* DATASET EXTRACT:
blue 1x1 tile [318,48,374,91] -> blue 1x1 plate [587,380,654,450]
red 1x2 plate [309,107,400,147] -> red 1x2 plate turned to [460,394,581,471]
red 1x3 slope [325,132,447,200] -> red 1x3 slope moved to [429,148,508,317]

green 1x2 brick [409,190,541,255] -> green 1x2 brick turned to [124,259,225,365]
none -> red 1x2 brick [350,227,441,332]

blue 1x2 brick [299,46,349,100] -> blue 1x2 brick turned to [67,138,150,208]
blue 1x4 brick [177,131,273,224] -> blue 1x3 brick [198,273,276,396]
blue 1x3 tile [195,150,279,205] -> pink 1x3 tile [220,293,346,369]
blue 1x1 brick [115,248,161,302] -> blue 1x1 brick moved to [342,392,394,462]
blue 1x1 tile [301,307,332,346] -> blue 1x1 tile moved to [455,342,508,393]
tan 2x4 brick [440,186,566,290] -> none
==
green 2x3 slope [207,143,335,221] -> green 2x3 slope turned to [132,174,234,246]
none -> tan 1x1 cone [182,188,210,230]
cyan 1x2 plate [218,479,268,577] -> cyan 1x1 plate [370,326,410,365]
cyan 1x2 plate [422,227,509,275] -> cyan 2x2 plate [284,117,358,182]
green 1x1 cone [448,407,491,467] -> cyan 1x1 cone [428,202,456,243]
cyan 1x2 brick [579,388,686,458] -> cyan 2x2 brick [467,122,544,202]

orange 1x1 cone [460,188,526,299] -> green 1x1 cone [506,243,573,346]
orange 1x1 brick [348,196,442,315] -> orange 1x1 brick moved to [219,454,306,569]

* TASK DETAILS: From the material above, set down exactly the lines starting at the one with "blue 1x1 tile [318,48,374,91]" and ending at the one with "tan 2x4 brick [440,186,566,290] -> none", end lines included.

* ANSWER:
blue 1x1 tile [318,48,374,91] -> blue 1x1 plate [587,380,654,450]
red 1x2 plate [309,107,400,147] -> red 1x2 plate turned to [460,394,581,471]
red 1x3 slope [325,132,447,200] -> red 1x3 slope moved to [429,148,508,317]

green 1x2 brick [409,190,541,255] -> green 1x2 brick turned to [124,259,225,365]
none -> red 1x2 brick [350,227,441,332]

blue 1x2 brick [299,46,349,100] -> blue 1x2 brick turned to [67,138,150,208]
blue 1x4 brick [177,131,273,224] -> blue 1x3 brick [198,273,276,396]
blue 1x3 tile [195,150,279,205] -> pink 1x3 tile [220,293,346,369]
blue 1x1 brick [115,248,161,302] -> blue 1x1 brick moved to [342,392,394,462]
blue 1x1 tile [301,307,332,346] -> blue 1x1 tile moved to [455,342,508,393]
tan 2x4 brick [440,186,566,290] -> none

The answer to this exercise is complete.